Aim of the task: Transcribe every entry word for word, but drop the pictures.

Records contained in a dataset:

▼▼▼

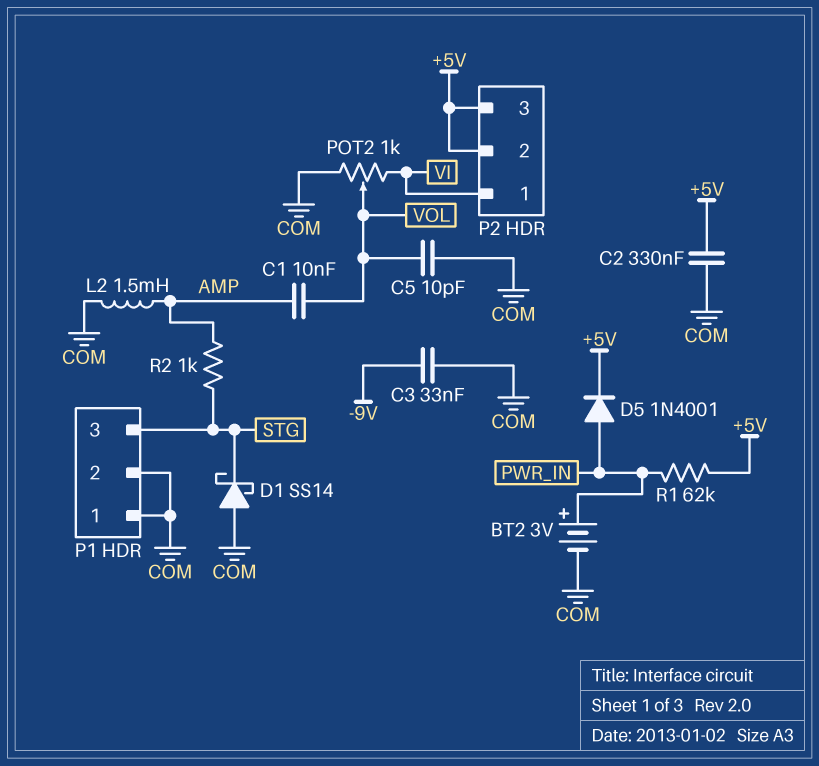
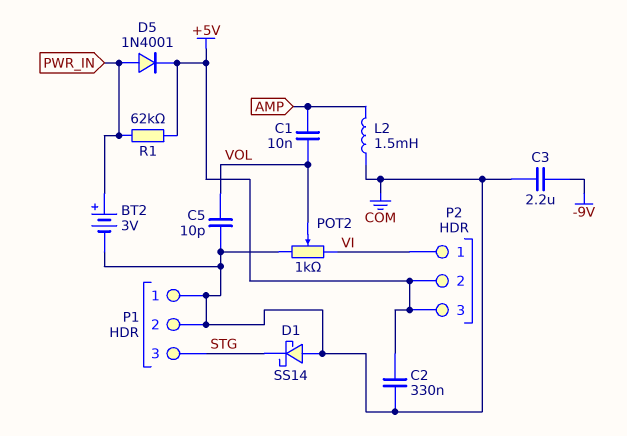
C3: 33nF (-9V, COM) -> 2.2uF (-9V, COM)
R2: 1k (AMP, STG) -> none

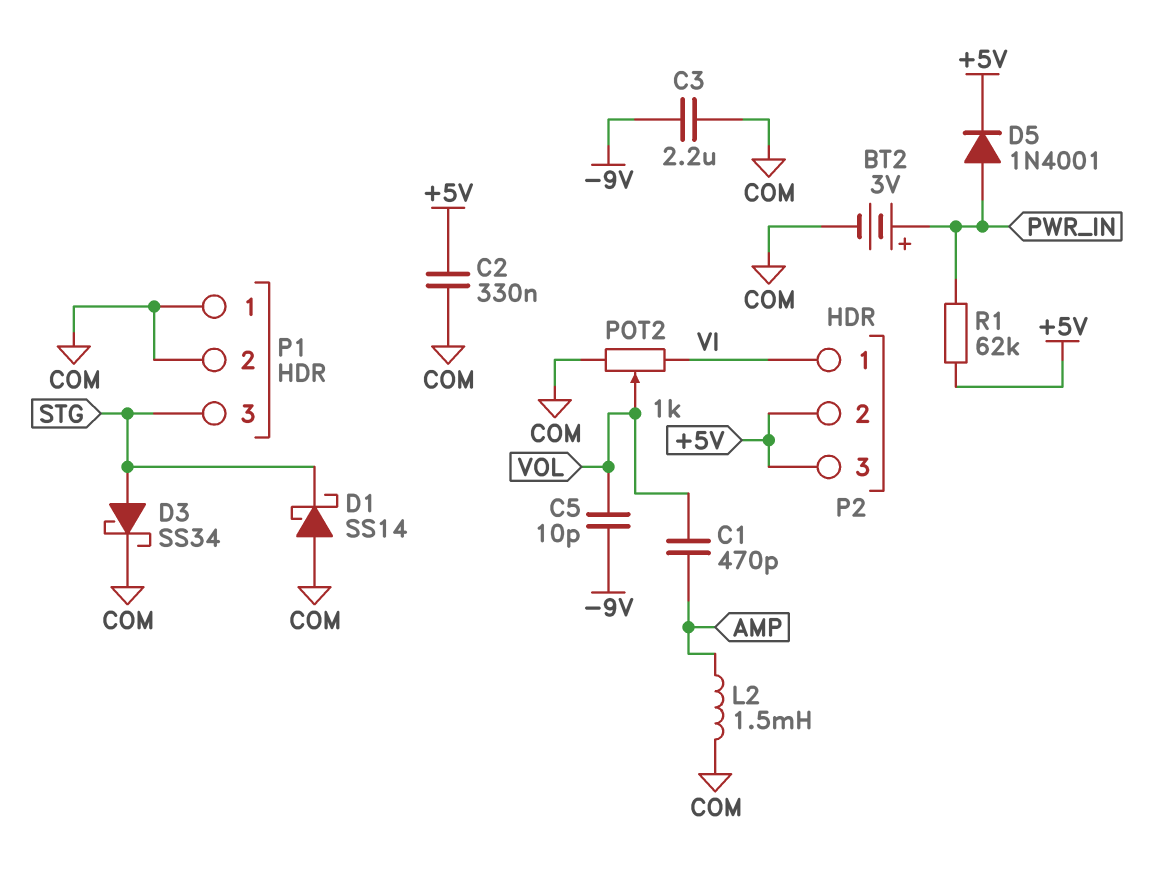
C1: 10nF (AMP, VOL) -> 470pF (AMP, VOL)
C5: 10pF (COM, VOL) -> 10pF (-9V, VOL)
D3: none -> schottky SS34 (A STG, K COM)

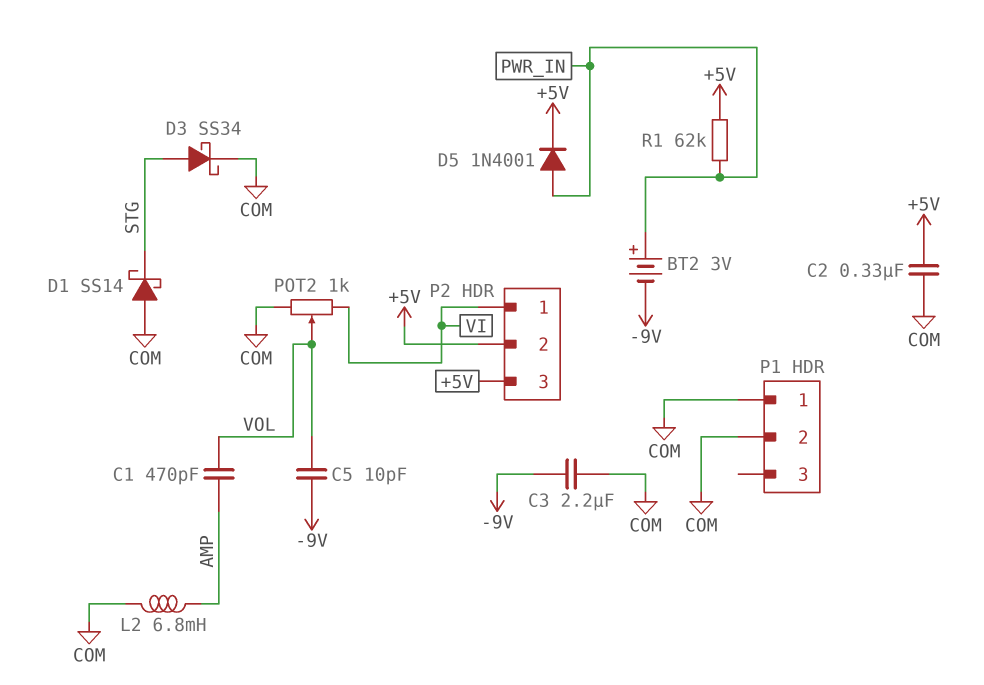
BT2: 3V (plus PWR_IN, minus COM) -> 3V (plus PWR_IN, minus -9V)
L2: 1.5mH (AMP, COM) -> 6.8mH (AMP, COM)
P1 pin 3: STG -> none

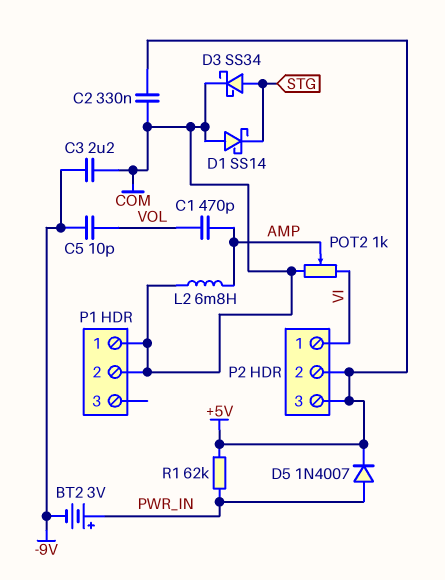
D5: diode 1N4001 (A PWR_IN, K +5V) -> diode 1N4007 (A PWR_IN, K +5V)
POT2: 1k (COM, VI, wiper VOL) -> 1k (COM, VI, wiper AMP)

▲▲▲

Task answer:
C3: 33nF (-9V, COM) -> 2.2uF (-9V, COM)
R2: 1k (AMP, STG) -> none

C1: 10nF (AMP, VOL) -> 470pF (AMP, VOL)
C5: 10pF (COM, VOL) -> 10pF (-9V, VOL)
D3: none -> schottky SS34 (A STG, K COM)

BT2: 3V (plus PWR_IN, minus COM) -> 3V (plus PWR_IN, minus -9V)
L2: 1.5mH (AMP, COM) -> 6.8mH (AMP, COM)
P1 pin 3: STG -> none

D5: diode 1N4001 (A PWR_IN, K +5V) -> diode 1N4007 (A PWR_IN, K +5V)
POT2: 1k (COM, VI, wiper VOL) -> 1k (COM, VI, wiper AMP)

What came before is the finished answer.